**Prompt:**
A faithful copy is required. Print each line of the data exactly and omit the pictures.

Scene images with change listings:
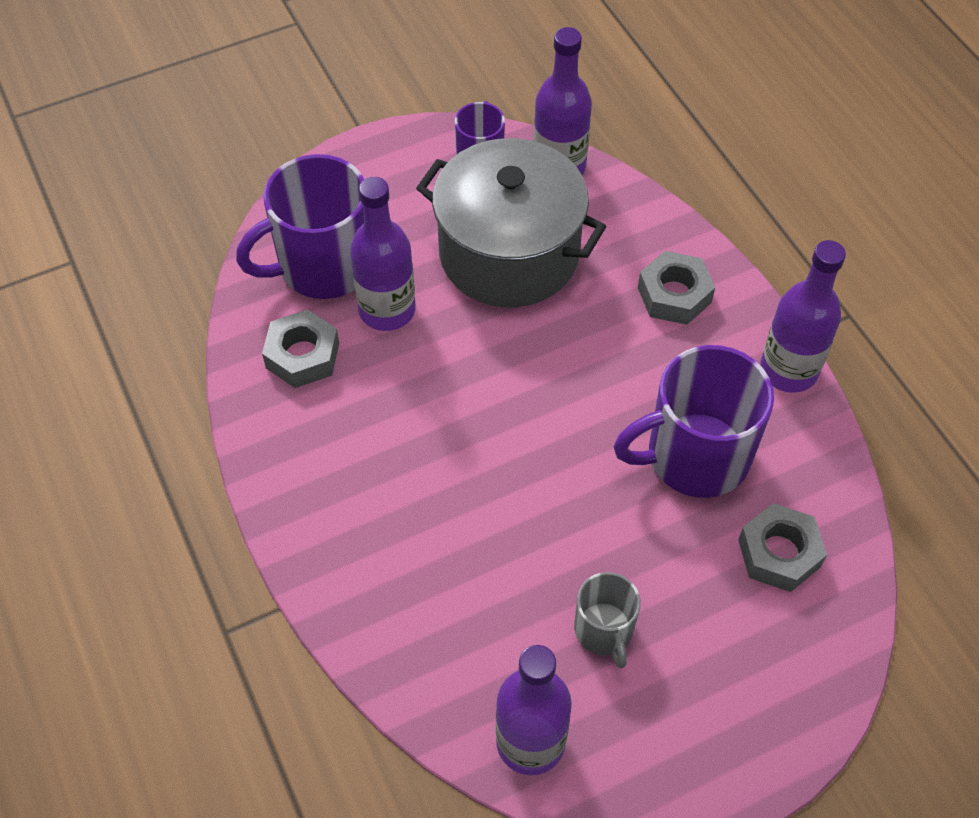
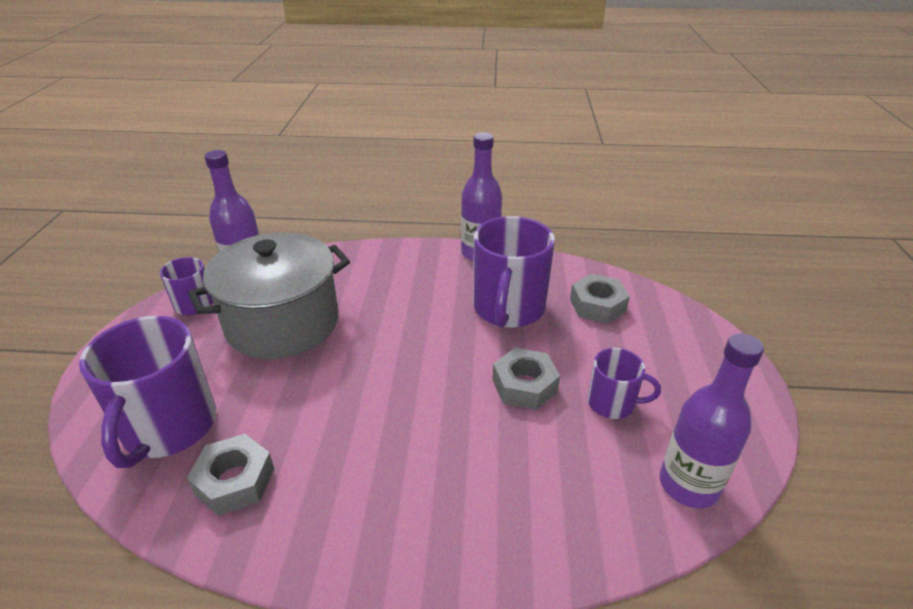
camera: 60 degrees left, 20 degrees down
purple bottle [350,177,416,331] -> none
grey mug [574,572,641,668] -> purple mug [588,348,661,419]
grey nut [638,251,715,325] -> grey nut moved to [492,348,560,410]

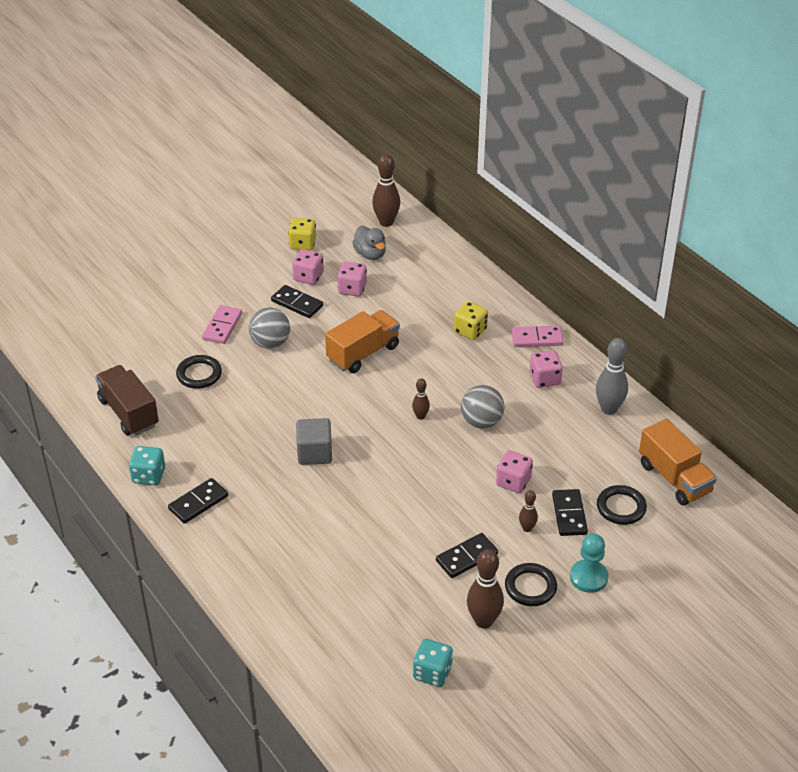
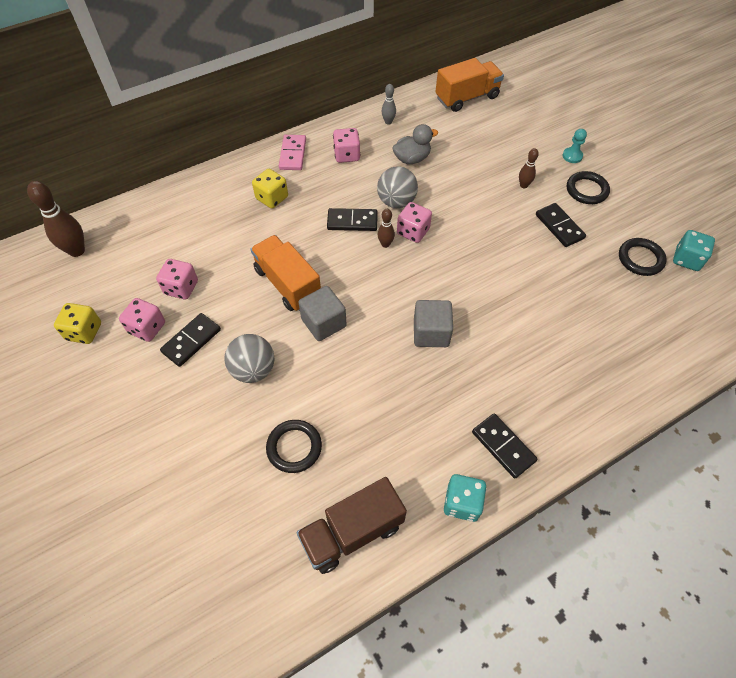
camera: 85 degrees left, 15 degrees up
pink domino [202,305,242,344] -> none
grey duck [352,226,386,260] -> grey duck moved to [392,124,438,164]
brown bowling pin [467,549,504,629] -> none
pink dice [496,450,533,493] -> pink dice moved to [397,202,432,243]
black domino [552,489,588,536] -> black domino moved to [327,208,378,231]
turquoise pawn [570,534,608,593] -> turquoise pawn [562,129,587,163], size x0.66
grey bowling pin [596,338,628,415] -> grey bowling pin [382,84,396,125], size x0.54
black ring [597,485,647,525] -> black ring moved to [619,238,667,276]
none -> grey cube [298,286,347,341]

**Solution:**
camera: 60 degrees left, 20 degrees down
purple bottle [350,177,416,331] -> none
grey mug [574,572,641,668] -> purple mug [588,348,661,419]
grey nut [638,251,715,325] -> grey nut moved to [492,348,560,410]

camera: 85 degrees left, 15 degrees up
pink domino [202,305,242,344] -> none
grey duck [352,226,386,260] -> grey duck moved to [392,124,438,164]
brown bowling pin [467,549,504,629] -> none
pink dice [496,450,533,493] -> pink dice moved to [397,202,432,243]
black domino [552,489,588,536] -> black domino moved to [327,208,378,231]
turquoise pawn [570,534,608,593] -> turquoise pawn [562,129,587,163], size x0.66
grey bowling pin [596,338,628,415] -> grey bowling pin [382,84,396,125], size x0.54
black ring [597,485,647,525] -> black ring moved to [619,238,667,276]
none -> grey cube [298,286,347,341]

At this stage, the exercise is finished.